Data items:

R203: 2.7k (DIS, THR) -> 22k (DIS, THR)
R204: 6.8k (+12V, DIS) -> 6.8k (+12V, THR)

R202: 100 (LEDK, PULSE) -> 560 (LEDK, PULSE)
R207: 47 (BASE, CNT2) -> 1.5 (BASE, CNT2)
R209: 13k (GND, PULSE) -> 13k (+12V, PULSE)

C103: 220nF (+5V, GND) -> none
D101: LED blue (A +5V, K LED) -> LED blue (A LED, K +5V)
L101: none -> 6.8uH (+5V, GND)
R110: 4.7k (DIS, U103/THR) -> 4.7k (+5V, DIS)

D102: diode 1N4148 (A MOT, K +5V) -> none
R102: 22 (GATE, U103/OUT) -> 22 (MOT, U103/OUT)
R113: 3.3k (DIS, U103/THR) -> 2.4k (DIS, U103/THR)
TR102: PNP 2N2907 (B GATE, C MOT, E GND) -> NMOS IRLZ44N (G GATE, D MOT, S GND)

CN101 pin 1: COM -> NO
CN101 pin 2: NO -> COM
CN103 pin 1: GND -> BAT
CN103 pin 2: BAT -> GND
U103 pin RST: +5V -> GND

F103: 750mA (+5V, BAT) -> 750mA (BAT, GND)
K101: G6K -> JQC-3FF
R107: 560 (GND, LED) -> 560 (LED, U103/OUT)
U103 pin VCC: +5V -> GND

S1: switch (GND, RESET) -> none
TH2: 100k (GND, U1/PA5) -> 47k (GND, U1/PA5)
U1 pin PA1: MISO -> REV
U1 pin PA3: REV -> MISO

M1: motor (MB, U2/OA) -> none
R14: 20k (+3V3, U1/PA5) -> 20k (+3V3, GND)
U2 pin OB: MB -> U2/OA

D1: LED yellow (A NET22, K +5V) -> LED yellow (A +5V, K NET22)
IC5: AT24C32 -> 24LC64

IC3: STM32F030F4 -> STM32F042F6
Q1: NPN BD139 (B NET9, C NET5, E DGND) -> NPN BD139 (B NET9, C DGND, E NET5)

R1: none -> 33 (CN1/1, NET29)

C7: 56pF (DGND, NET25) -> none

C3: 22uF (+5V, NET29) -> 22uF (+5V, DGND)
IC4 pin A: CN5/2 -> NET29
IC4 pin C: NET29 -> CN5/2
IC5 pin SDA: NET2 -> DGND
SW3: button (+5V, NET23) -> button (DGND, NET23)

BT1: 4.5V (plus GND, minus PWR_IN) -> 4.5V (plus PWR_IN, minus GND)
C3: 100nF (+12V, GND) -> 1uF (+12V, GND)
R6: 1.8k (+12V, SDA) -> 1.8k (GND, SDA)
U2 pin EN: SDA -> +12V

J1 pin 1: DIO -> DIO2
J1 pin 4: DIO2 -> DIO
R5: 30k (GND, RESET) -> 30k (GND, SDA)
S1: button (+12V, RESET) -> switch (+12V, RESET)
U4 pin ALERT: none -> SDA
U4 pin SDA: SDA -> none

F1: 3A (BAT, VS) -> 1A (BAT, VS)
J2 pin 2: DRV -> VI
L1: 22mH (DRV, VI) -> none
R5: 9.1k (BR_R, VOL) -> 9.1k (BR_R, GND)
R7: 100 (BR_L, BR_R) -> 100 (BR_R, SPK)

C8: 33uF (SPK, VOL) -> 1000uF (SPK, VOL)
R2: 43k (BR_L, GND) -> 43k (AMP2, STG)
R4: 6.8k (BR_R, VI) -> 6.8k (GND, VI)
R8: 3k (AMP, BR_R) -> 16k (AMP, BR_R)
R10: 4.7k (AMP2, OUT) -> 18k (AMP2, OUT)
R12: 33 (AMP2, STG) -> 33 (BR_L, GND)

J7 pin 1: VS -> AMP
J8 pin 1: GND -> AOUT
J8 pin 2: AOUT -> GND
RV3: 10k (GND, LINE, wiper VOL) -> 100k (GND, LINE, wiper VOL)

▶ _Task description_: Copy the records above exactly, from the first line through the line containing "U103 pin VCC: +5V -> GND", and include nothing else.

▶ _Solution to the problem_:
R203: 2.7k (DIS, THR) -> 22k (DIS, THR)
R204: 6.8k (+12V, DIS) -> 6.8k (+12V, THR)

R202: 100 (LEDK, PULSE) -> 560 (LEDK, PULSE)
R207: 47 (BASE, CNT2) -> 1.5 (BASE, CNT2)
R209: 13k (GND, PULSE) -> 13k (+12V, PULSE)

C103: 220nF (+5V, GND) -> none
D101: LED blue (A +5V, K LED) -> LED blue (A LED, K +5V)
L101: none -> 6.8uH (+5V, GND)
R110: 4.7k (DIS, U103/THR) -> 4.7k (+5V, DIS)

D102: diode 1N4148 (A MOT, K +5V) -> none
R102: 22 (GATE, U103/OUT) -> 22 (MOT, U103/OUT)
R113: 3.3k (DIS, U103/THR) -> 2.4k (DIS, U103/THR)
TR102: PNP 2N2907 (B GATE, C MOT, E GND) -> NMOS IRLZ44N (G GATE, D MOT, S GND)

CN101 pin 1: COM -> NO
CN101 pin 2: NO -> COM
CN103 pin 1: GND -> BAT
CN103 pin 2: BAT -> GND
U103 pin RST: +5V -> GND

F103: 750mA (+5V, BAT) -> 750mA (BAT, GND)
K101: G6K -> JQC-3FF
R107: 560 (GND, LED) -> 560 (LED, U103/OUT)
U103 pin VCC: +5V -> GND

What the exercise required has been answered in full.